### Task material:
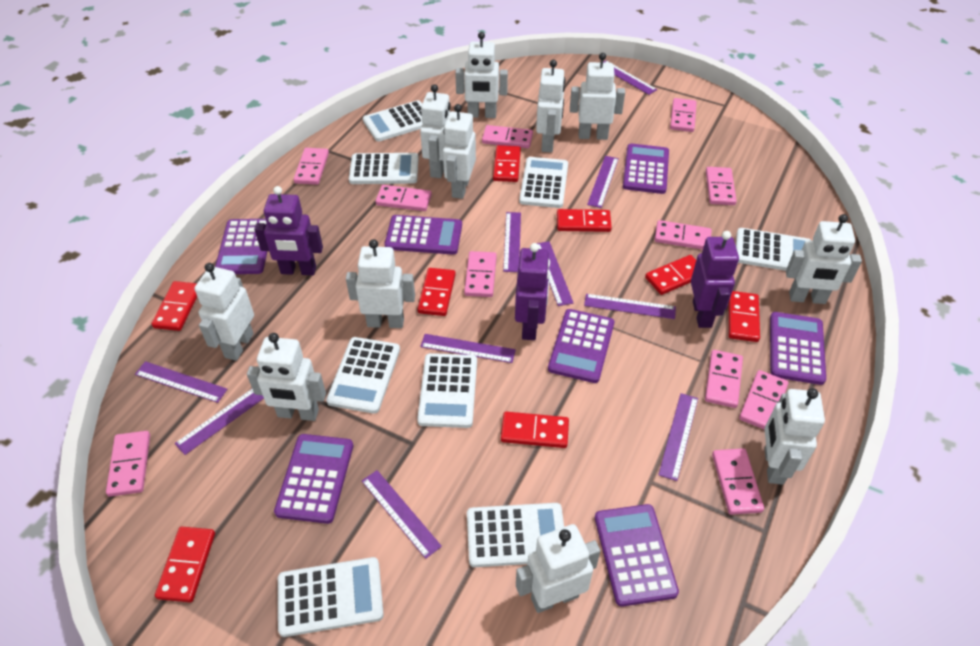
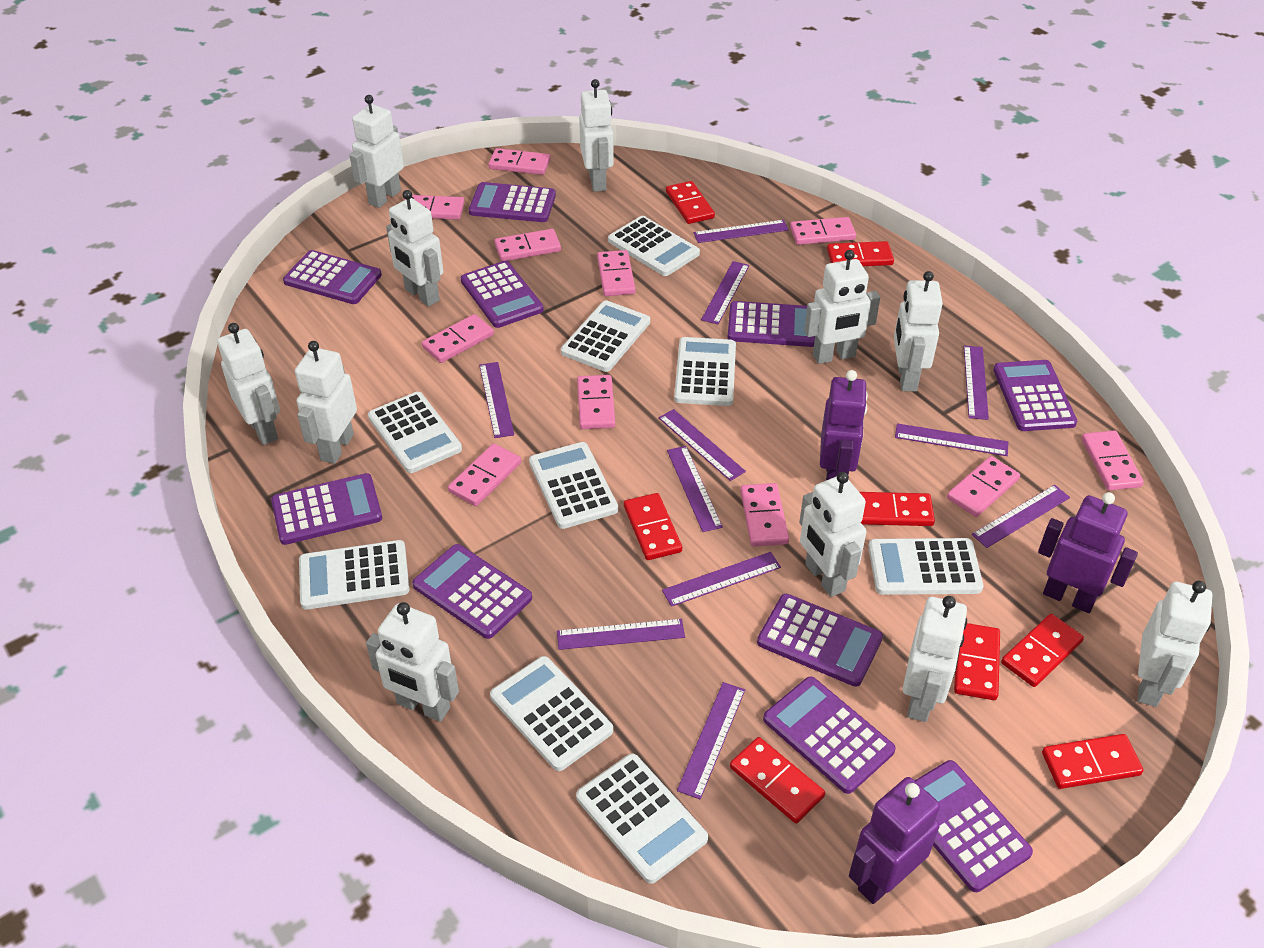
purple calculator: 7 -> 10
purple ruler: 10 -> 11
white calculator: 8 -> 9

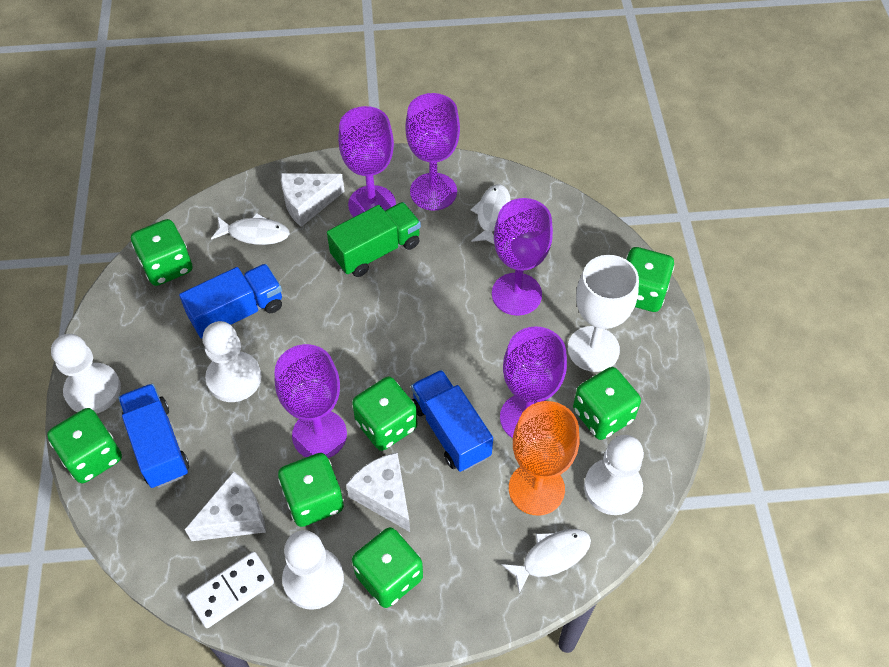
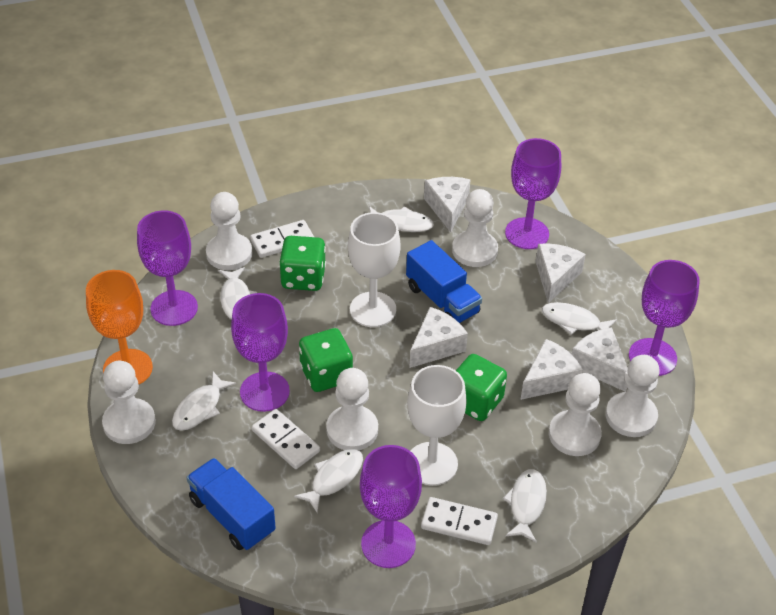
blue truck: 3 -> 2
green dice: 7 -> 3
green truck: 1 -> 0
white cheese: 3 -> 5
white domino: 1 -> 3
white fish: 3 -> 6
white goblet: 1 -> 2
white pawn: 4 -> 6

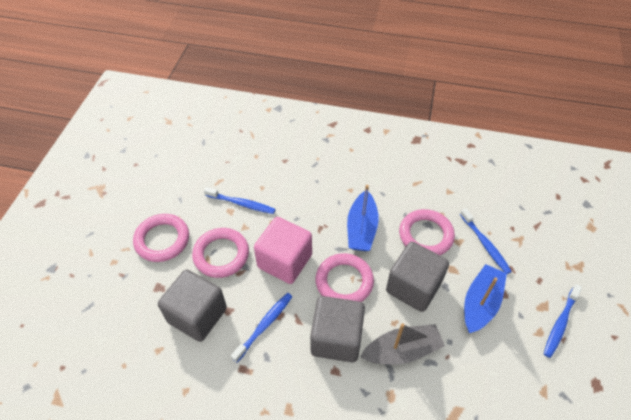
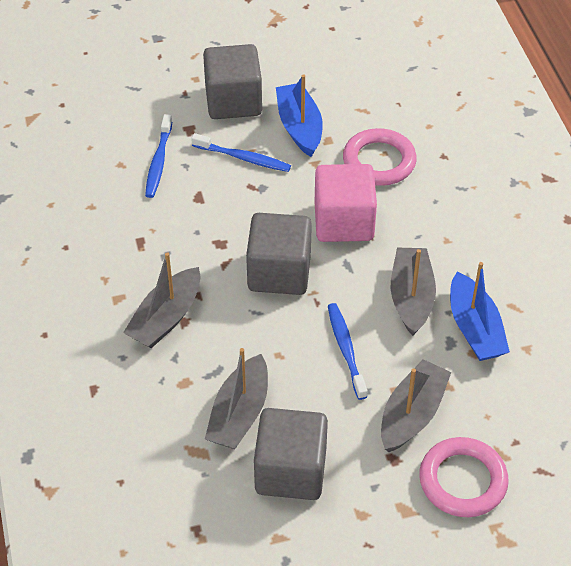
blue toothbrush: 4 -> 3
grey boat: 1 -> 4
pink ring: 4 -> 2

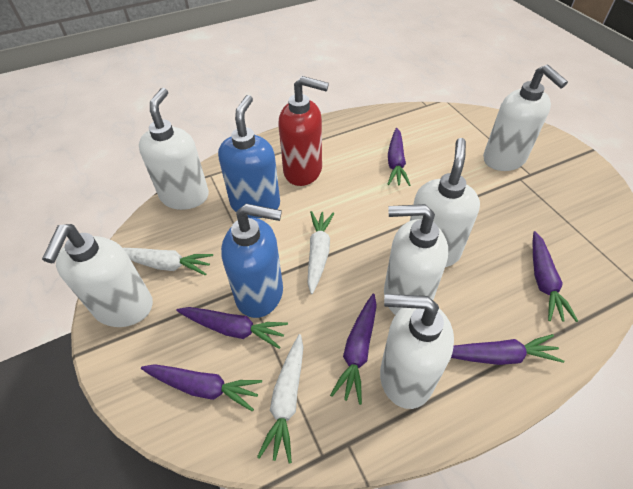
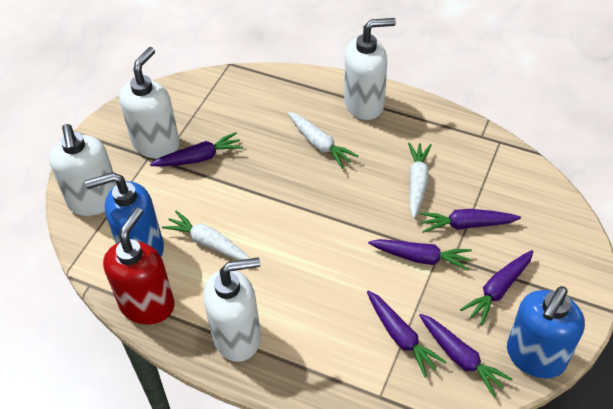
white soap dispenser: 6 -> 4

### Exercise requirements:
Copy nothing outside the span: please output the lines from the one with "blue toothbrush: 4 -> 3" through the end of the entries above, and skip the pictures.

### Solution for this task:
blue toothbrush: 4 -> 3
grey boat: 1 -> 4
pink ring: 4 -> 2

white soap dispenser: 6 -> 4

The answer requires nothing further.